_EXERCISE DESCRIPTION:_ Your output is to consist only of the line containing "(252, 104) = (431, 210): turquoise" and the lines after it, through the end of the data, reproduced exactly.

_DATA BELOW:_
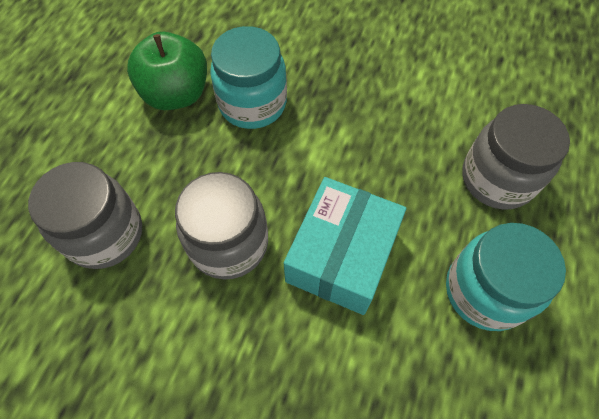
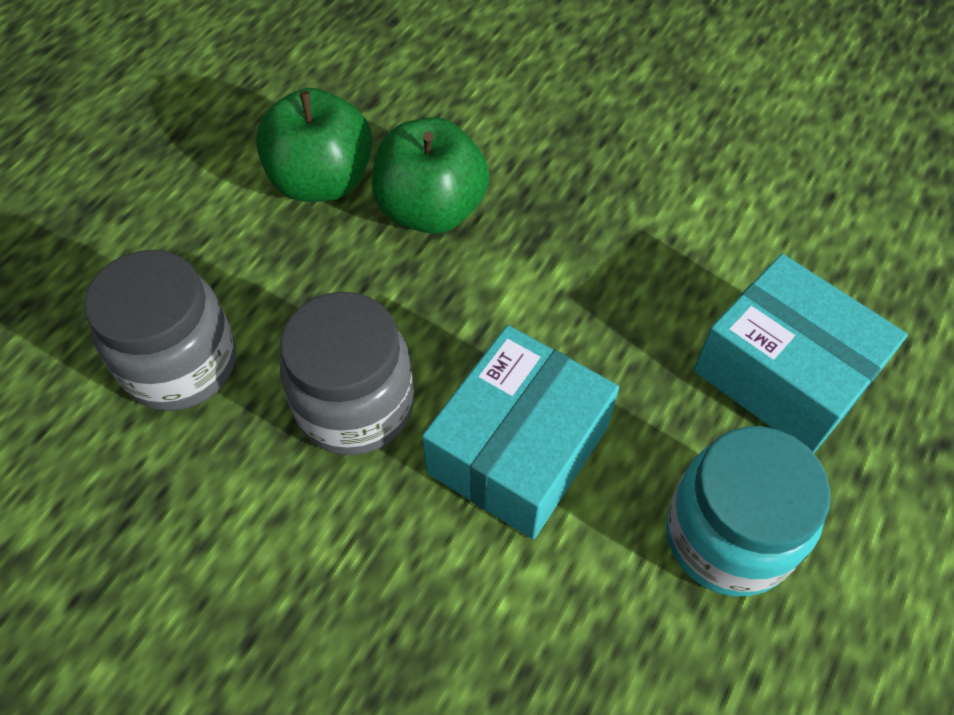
camera: 10 degrees right, 5 degrees down
(252, 104) = (431, 210): turquoise jar -> green apple
(497, 179) = (783, 374): grey jar -> turquoise box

_EXPECTED ANSWER:_
(252, 104) = (431, 210): turquoise jar -> green apple
(497, 179) = (783, 374): grey jar -> turquoise box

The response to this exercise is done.